MATERIALS PROVIDED:
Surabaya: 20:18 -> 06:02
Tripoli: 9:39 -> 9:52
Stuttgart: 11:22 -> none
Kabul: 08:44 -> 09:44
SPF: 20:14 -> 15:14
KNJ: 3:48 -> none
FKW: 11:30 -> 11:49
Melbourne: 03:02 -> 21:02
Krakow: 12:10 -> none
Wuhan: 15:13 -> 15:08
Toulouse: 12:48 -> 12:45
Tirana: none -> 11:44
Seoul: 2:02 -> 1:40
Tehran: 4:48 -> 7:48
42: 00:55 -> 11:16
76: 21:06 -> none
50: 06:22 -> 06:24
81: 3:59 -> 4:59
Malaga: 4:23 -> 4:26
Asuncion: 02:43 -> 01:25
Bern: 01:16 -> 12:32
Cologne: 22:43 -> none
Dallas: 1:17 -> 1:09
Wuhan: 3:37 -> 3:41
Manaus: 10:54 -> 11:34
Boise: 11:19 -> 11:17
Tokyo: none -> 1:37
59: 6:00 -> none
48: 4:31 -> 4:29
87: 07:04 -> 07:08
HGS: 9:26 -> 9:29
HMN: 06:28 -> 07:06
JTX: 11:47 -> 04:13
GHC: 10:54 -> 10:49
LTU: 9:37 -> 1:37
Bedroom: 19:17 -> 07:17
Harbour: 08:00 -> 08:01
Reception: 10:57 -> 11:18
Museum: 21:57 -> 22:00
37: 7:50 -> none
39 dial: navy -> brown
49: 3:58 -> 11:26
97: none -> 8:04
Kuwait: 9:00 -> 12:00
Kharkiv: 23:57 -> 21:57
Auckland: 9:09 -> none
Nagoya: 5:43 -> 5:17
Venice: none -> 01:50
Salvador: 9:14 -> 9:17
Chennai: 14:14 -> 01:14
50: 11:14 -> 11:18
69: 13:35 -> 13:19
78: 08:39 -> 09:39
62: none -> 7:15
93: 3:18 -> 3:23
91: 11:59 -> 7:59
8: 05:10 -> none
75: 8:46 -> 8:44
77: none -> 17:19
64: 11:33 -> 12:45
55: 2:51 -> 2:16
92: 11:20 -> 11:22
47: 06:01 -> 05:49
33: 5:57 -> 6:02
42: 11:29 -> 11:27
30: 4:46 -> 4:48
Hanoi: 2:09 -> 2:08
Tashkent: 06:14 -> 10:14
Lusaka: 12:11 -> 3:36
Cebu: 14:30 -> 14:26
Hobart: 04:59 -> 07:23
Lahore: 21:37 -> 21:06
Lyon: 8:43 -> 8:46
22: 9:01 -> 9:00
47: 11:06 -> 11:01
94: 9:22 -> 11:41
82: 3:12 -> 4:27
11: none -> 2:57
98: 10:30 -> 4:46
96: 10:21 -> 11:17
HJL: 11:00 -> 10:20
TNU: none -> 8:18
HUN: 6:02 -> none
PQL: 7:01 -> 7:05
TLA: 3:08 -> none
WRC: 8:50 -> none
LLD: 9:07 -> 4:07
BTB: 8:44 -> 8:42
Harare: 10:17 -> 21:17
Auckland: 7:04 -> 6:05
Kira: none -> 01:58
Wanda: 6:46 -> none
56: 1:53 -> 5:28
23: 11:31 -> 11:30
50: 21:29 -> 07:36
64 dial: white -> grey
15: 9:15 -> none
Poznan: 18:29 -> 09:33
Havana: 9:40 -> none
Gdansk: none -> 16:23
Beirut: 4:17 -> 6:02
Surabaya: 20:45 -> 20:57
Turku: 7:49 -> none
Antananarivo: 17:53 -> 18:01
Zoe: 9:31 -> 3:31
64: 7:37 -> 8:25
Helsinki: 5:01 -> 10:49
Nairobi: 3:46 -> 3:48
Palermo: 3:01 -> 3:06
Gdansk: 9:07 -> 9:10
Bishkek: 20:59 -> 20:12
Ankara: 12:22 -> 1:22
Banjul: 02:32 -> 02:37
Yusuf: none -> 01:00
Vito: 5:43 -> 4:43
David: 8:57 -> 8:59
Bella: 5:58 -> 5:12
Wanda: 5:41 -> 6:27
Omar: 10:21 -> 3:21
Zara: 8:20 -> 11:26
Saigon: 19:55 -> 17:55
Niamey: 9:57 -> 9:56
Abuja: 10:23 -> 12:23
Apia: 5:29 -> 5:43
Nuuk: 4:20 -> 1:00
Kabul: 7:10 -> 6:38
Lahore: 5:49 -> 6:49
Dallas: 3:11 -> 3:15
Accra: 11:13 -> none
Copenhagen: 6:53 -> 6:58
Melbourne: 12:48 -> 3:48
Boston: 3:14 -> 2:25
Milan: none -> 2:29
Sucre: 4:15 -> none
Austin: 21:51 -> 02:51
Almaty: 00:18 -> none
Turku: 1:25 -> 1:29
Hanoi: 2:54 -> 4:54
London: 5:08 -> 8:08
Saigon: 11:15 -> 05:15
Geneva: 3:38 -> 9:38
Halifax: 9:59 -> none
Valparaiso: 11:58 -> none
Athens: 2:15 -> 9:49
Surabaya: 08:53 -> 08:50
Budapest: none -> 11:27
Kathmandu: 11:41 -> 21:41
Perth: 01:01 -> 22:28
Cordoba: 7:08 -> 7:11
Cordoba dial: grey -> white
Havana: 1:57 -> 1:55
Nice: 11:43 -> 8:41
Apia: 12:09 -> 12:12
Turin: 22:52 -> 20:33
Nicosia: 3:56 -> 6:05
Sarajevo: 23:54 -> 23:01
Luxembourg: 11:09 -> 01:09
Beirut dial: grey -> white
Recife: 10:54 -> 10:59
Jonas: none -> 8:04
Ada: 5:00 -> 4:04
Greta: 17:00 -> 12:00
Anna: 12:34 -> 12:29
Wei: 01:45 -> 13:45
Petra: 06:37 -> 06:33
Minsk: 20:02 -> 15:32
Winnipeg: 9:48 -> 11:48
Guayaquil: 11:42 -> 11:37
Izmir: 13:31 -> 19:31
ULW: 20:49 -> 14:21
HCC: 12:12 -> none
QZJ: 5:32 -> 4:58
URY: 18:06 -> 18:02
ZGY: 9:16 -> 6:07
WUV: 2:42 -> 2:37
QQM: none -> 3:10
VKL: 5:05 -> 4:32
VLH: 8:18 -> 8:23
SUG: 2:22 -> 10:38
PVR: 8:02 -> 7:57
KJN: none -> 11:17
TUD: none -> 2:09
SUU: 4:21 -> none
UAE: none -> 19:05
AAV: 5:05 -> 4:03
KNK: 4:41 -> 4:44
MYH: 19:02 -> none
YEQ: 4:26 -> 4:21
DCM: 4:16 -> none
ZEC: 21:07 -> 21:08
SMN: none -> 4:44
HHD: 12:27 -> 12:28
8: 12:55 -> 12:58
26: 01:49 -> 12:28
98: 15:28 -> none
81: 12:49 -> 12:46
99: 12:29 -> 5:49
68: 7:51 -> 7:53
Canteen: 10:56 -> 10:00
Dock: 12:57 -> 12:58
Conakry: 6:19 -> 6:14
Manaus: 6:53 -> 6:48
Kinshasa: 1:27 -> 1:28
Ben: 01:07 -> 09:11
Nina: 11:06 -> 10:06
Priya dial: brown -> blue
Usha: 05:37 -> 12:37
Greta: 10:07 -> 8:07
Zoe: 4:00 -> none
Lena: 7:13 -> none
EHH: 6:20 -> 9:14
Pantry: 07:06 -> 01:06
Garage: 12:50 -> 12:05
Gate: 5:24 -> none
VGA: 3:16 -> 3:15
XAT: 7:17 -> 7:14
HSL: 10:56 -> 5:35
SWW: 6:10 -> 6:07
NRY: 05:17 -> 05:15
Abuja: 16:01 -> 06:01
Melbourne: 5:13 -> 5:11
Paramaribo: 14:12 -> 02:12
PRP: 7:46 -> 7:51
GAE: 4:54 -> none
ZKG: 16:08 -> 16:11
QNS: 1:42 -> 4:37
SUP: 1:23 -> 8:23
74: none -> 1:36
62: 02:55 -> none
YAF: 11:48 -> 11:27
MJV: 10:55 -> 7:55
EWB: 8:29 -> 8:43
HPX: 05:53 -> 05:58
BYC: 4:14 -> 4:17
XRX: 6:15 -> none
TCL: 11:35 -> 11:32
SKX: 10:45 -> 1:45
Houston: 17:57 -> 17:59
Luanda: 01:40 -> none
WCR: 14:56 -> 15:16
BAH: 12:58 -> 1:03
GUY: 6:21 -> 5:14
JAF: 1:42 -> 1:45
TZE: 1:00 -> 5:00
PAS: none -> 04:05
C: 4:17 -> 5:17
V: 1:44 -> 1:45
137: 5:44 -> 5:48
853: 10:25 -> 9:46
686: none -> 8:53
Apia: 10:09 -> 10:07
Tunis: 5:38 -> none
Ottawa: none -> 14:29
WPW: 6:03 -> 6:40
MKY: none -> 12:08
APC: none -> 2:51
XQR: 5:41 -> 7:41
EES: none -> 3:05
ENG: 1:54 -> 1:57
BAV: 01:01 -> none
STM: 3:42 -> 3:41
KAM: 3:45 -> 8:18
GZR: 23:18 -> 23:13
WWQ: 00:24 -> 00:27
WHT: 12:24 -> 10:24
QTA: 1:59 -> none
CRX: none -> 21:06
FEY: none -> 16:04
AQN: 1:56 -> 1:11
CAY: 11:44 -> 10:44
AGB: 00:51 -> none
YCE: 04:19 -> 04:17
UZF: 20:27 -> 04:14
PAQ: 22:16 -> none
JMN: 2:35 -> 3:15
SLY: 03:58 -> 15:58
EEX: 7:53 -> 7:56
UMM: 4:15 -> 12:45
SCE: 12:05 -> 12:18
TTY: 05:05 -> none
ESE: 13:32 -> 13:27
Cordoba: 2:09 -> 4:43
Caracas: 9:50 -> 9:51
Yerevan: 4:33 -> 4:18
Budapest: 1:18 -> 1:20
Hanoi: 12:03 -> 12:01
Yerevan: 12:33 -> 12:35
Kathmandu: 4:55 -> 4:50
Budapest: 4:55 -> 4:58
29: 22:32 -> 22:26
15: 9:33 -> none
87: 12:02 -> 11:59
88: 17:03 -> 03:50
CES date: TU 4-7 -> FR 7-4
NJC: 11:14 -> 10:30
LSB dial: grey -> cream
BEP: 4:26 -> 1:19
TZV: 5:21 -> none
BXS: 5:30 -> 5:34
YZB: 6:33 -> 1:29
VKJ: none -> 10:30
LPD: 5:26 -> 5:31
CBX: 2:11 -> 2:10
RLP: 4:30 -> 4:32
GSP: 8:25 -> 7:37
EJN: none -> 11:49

TASK:
Could you repeat the records word for word, from the very first line through the line containing "Manaus: 10:54 -> 11:34", with that line included?

TASK RESPONSE:
Surabaya: 20:18 -> 06:02
Tripoli: 9:39 -> 9:52
Stuttgart: 11:22 -> none
Kabul: 08:44 -> 09:44
SPF: 20:14 -> 15:14
KNJ: 3:48 -> none
FKW: 11:30 -> 11:49
Melbourne: 03:02 -> 21:02
Krakow: 12:10 -> none
Wuhan: 15:13 -> 15:08
Toulouse: 12:48 -> 12:45
Tirana: none -> 11:44
Seoul: 2:02 -> 1:40
Tehran: 4:48 -> 7:48
42: 00:55 -> 11:16
76: 21:06 -> none
50: 06:22 -> 06:24
81: 3:59 -> 4:59
Malaga: 4:23 -> 4:26
Asuncion: 02:43 -> 01:25
Bern: 01:16 -> 12:32
Cologne: 22:43 -> none
Dallas: 1:17 -> 1:09
Wuhan: 3:37 -> 3:41
Manaus: 10:54 -> 11:34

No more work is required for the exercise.